▸ **Task**
Copy each line below that contains "none".

▸ **Provided data**
=== Begin Enclosure ===
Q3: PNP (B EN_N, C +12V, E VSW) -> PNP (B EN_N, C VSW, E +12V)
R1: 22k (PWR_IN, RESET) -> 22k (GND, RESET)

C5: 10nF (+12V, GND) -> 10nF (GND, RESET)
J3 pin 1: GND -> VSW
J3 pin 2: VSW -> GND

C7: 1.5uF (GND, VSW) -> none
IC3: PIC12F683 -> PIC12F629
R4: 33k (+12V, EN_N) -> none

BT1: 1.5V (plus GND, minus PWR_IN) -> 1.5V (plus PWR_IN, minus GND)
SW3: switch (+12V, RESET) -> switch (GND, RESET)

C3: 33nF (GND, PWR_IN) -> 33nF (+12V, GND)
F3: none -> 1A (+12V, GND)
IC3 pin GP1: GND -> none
=== End Enclosure ===
▸ **Solution to the problem**
C7: 1.5uF (GND, VSW) -> none
R4: 33k (+12V, EN_N) -> none
F3: none -> 1A (+12V, GND)
IC3 pin GP1: GND -> none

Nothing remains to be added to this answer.